Dataset records:
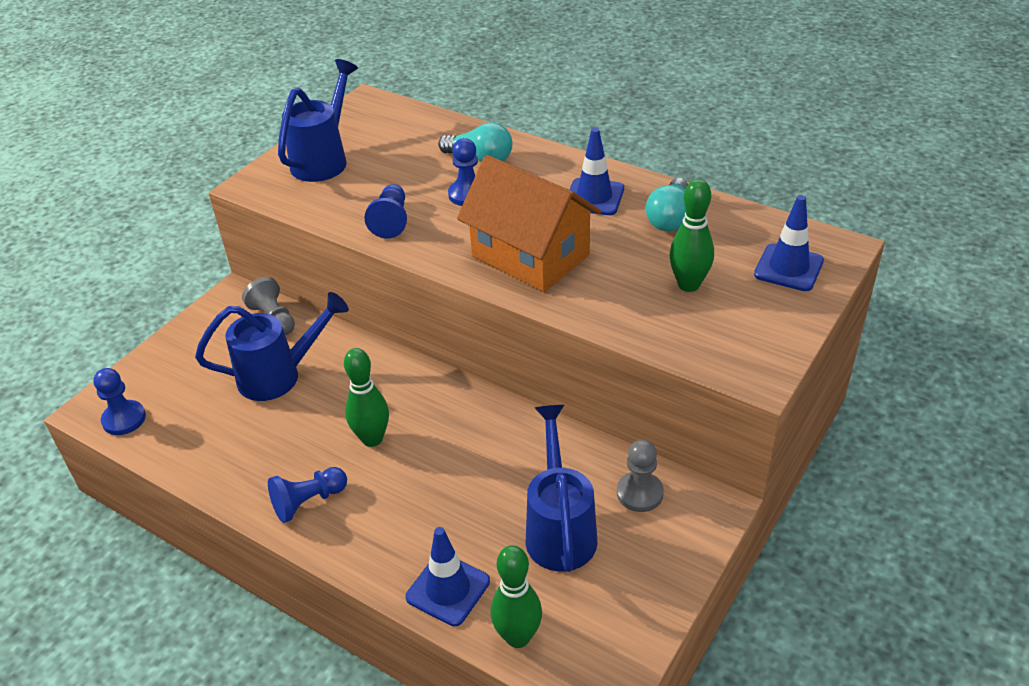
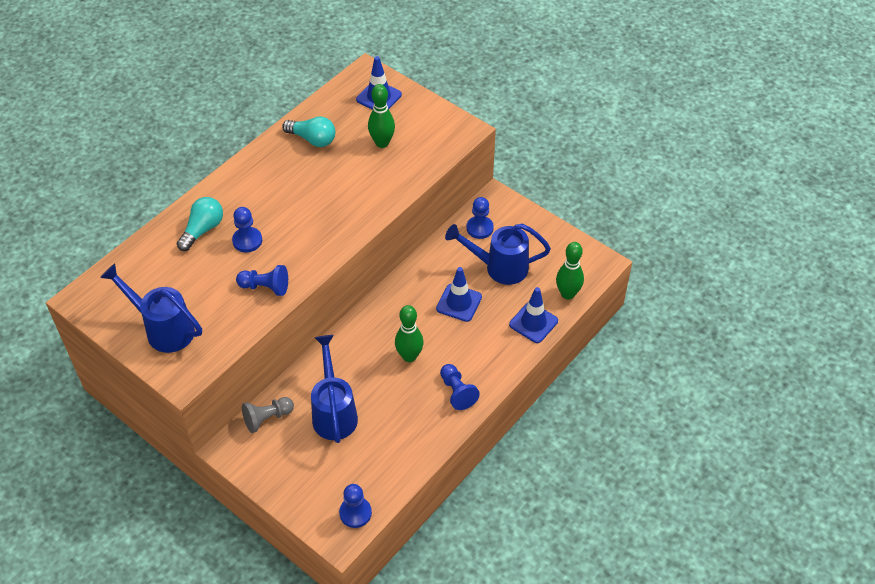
camera: 85 degrees left, 10 degrees up
(530, 255) = (330, 213): orange house -> none
(594, 197) = (276, 173): blue traffic cone -> blue traffic cone (459, 303)
(639, 493) = (479, 228): grey pawn -> blue pawn

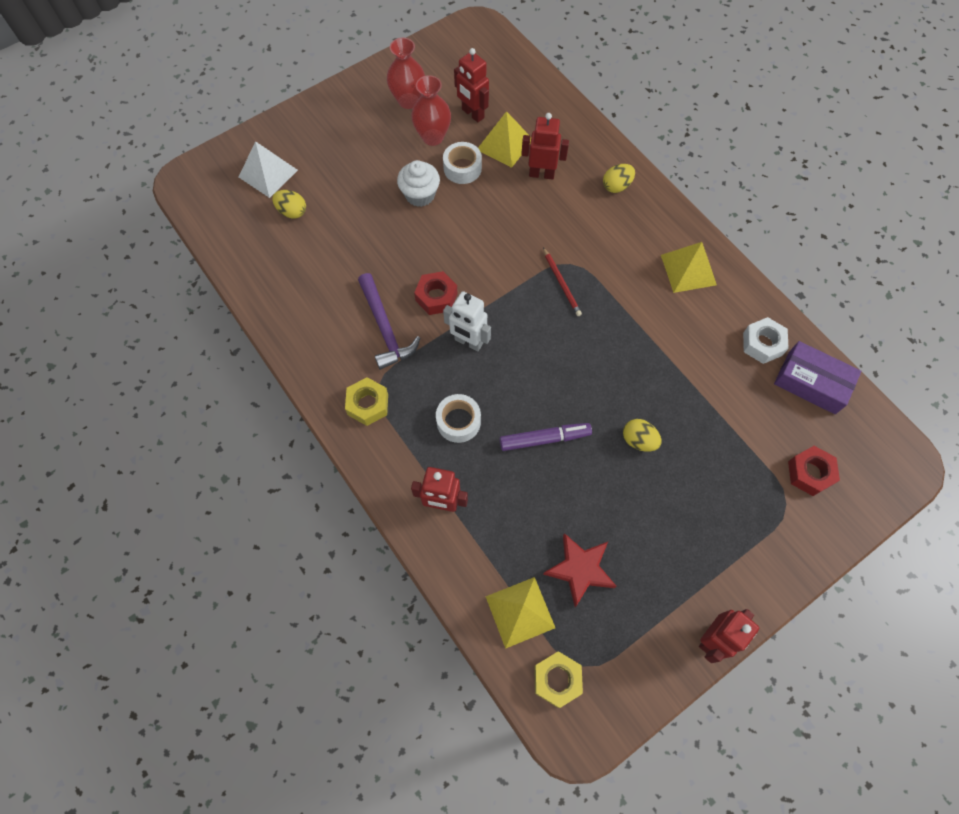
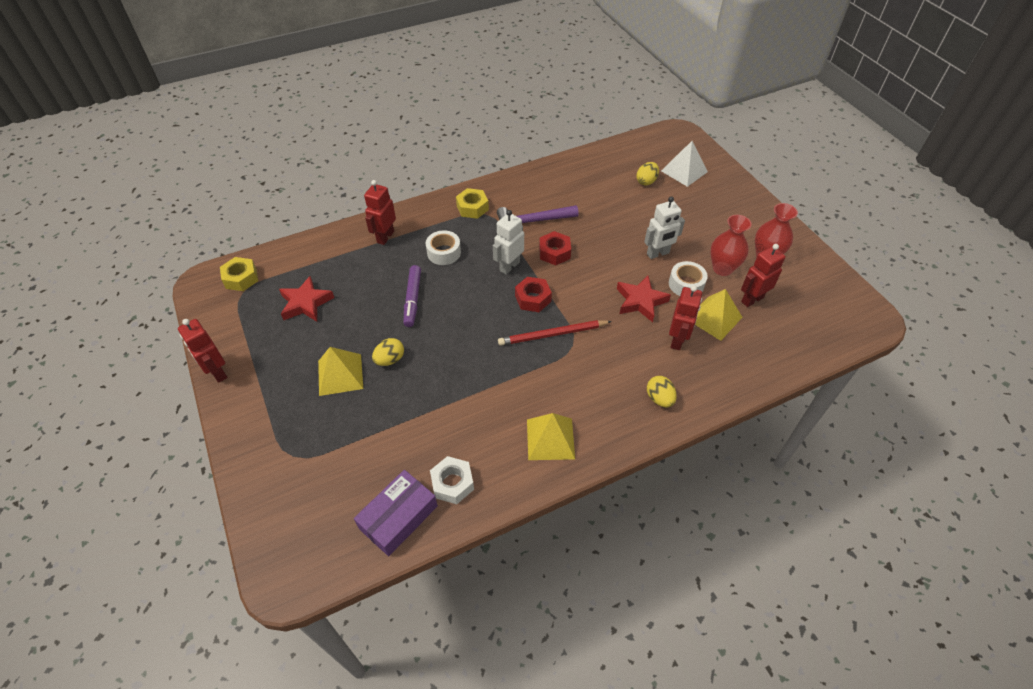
camera: 100 degrees right, 15 degrees down
(420, 195) = (658, 253): white cupcake -> white robot
(495, 207) = (640, 301): none -> red star
(520, 612) = (293, 266): yellow pyramid -> yellow pyramid (340, 374)
(561, 283) = (553, 334): red pencil -> red pencil, size x1.51
(809, 473) = (311, 484): red nut -> red nut (533, 298)

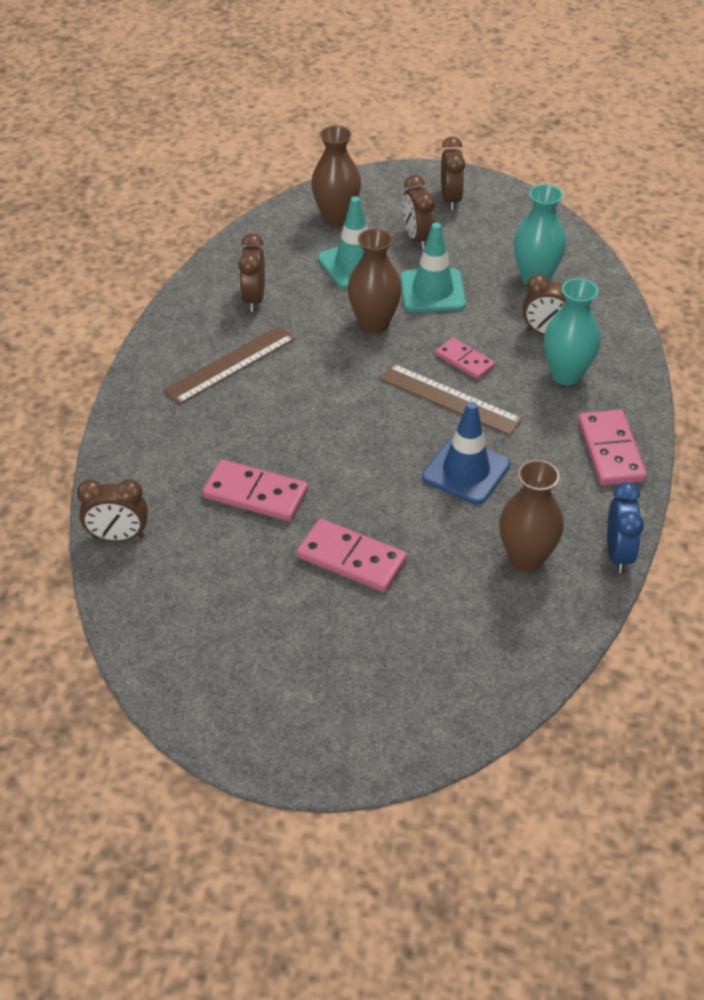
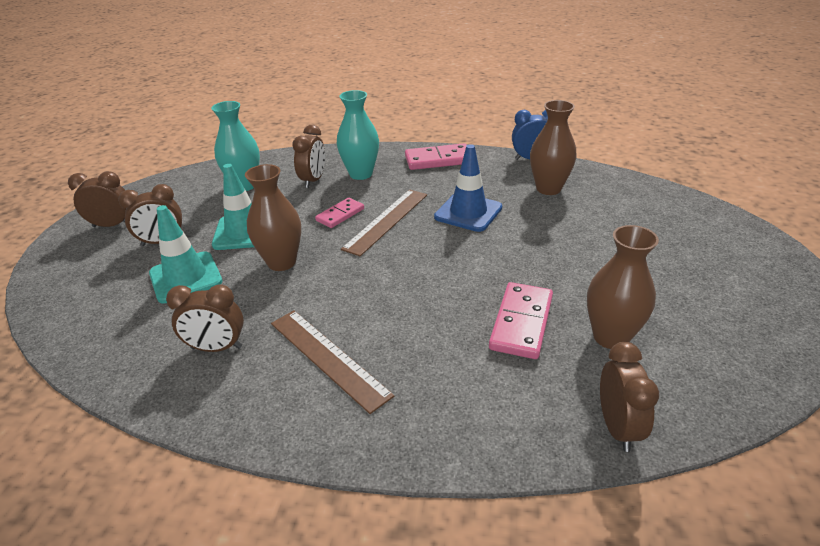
camera: 90 degrees left, 10 degrees down
(336, 218) = (97, 294): brown vase -> brown vase (610, 337)
(352, 558) = (580, 262): pink domino -> none

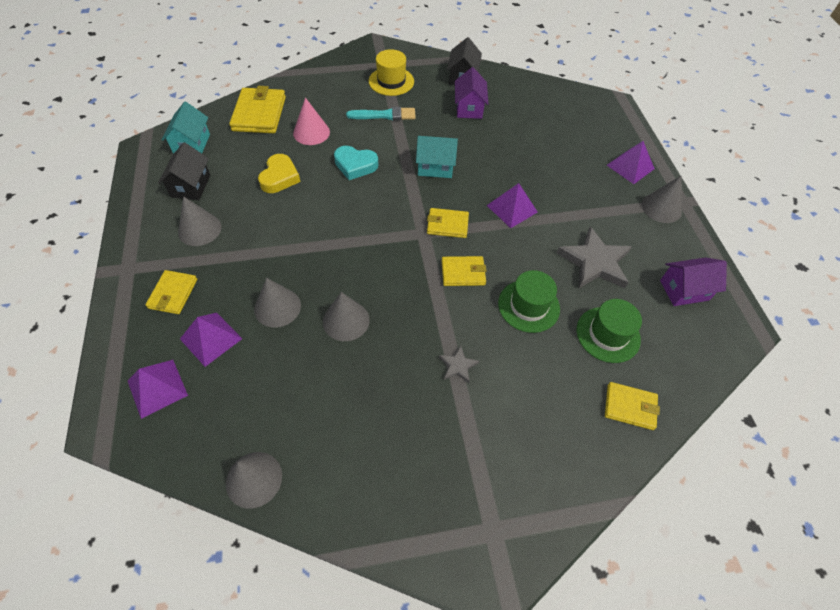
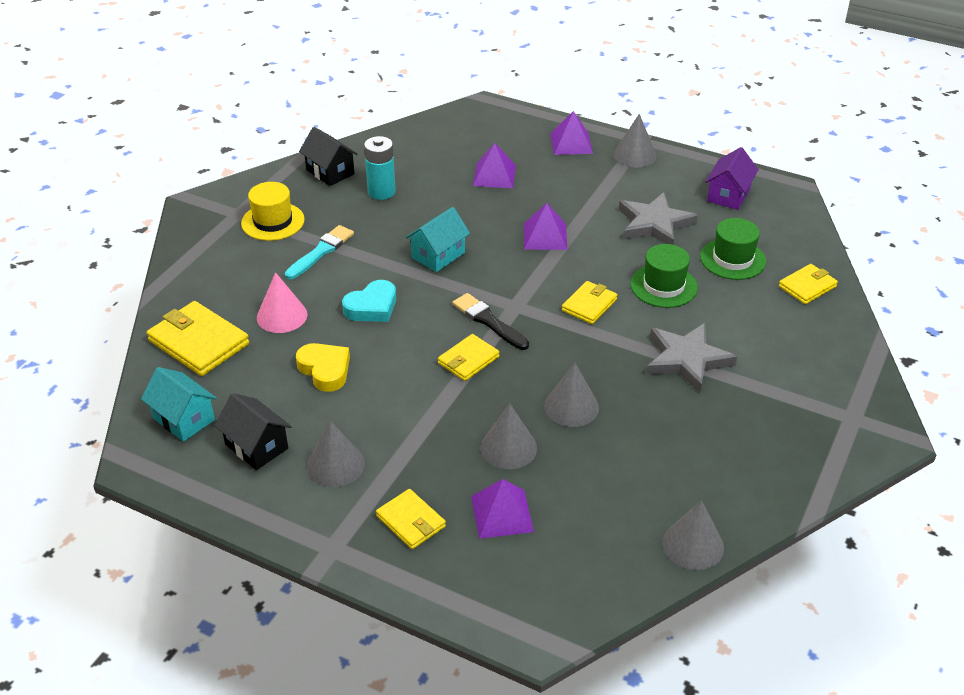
camera: 50 degrees left, 15 degrees down
(157, 388) = (528, 578): purple pyramid -> purple pyramid (494, 175)
(394, 228) = (488, 321): none -> black brush
(447, 225) = (522, 285): yellow wallet -> yellow wallet (468, 360)
(458, 366) = (686, 359): grey star -> grey star, size x2.10
(469, 108) = (381, 192): purple house -> turquoise battery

Required work: All of the material above should be reproduced exactly, except the pictures.

Finished task:
camera: 85 degrees left, 10 degrees up
(530, 255) = (330, 213): orange house -> none
(594, 197) = (276, 173): blue traffic cone -> blue traffic cone (459, 303)
(639, 493) = (479, 228): grey pawn -> blue pawn

camera: 100 degrees right, 15 degrees down
(420, 195) = (658, 253): white cupcake -> white robot
(495, 207) = (640, 301): none -> red star
(520, 612) = (293, 266): yellow pyramid -> yellow pyramid (340, 374)
(561, 283) = (553, 334): red pencil -> red pencil, size x1.51
(809, 473) = (311, 484): red nut -> red nut (533, 298)

camera: 90 degrees left, 10 degrees down
(336, 218) = (97, 294): brown vase -> brown vase (610, 337)
(352, 558) = (580, 262): pink domino -> none

camera: 50 degrees left, 15 degrees down
(157, 388) = (528, 578): purple pyramid -> purple pyramid (494, 175)
(394, 228) = (488, 321): none -> black brush
(447, 225) = (522, 285): yellow wallet -> yellow wallet (468, 360)
(458, 366) = (686, 359): grey star -> grey star, size x2.10
(469, 108) = (381, 192): purple house -> turquoise battery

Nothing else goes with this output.